Records supplied:
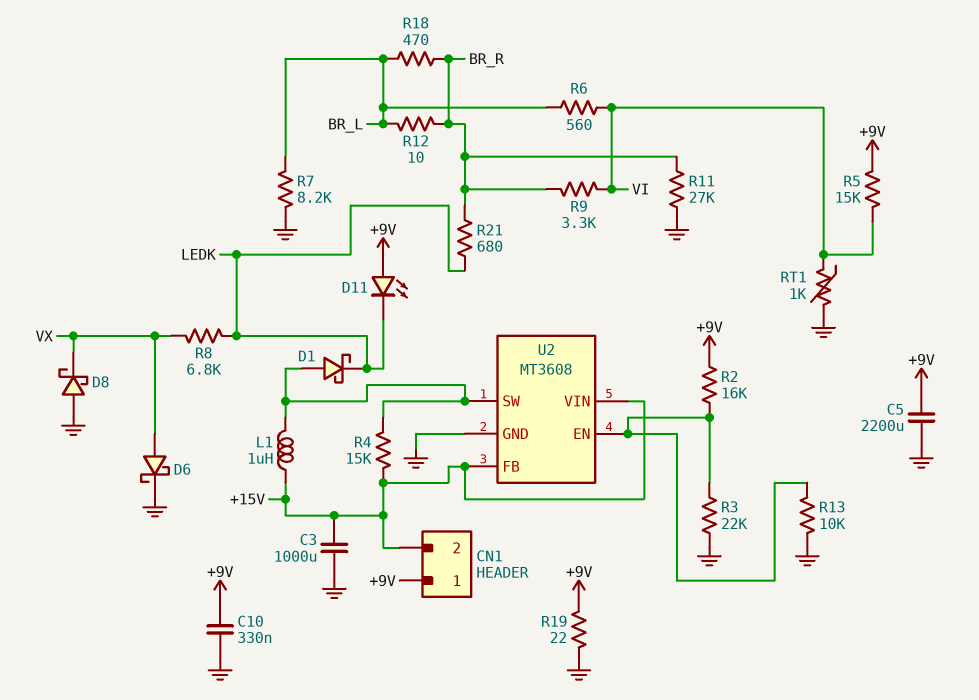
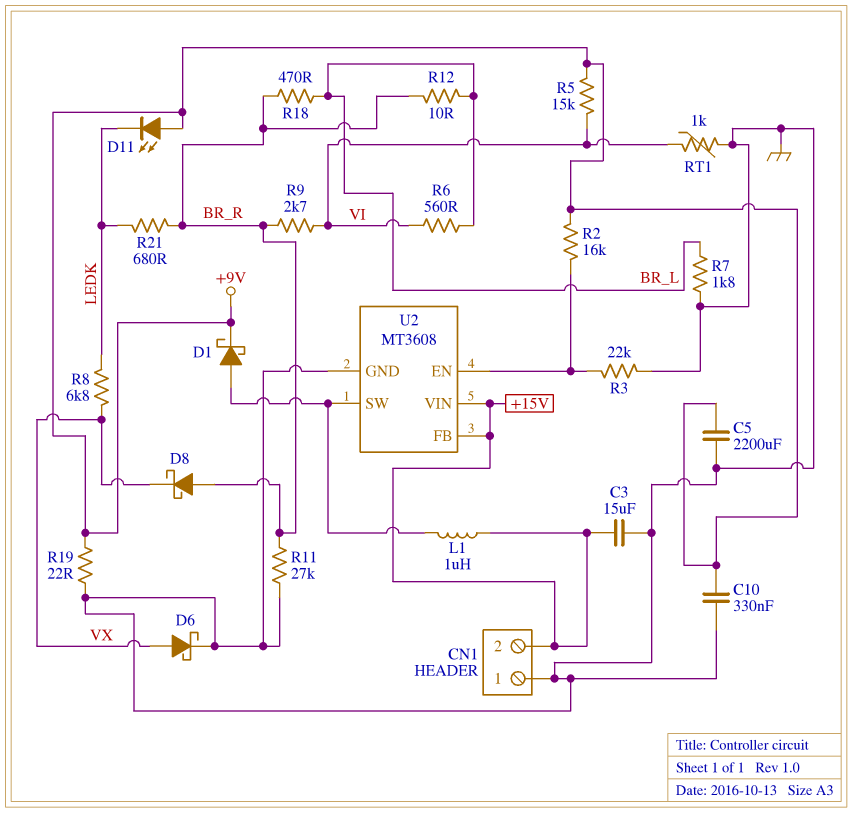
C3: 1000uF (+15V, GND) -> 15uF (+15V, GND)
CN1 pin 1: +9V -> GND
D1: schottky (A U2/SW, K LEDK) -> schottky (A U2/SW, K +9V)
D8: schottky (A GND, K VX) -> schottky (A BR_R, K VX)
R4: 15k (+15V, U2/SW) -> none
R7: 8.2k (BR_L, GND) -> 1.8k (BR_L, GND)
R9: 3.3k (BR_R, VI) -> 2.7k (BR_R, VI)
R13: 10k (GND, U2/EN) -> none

Task to carry out:
The lines to copy are those in the listing that contain the word "schottky".

Answer to the exercise:
D1: schottky (A U2/SW, K LEDK) -> schottky (A U2/SW, K +9V)
D8: schottky (A GND, K VX) -> schottky (A BR_R, K VX)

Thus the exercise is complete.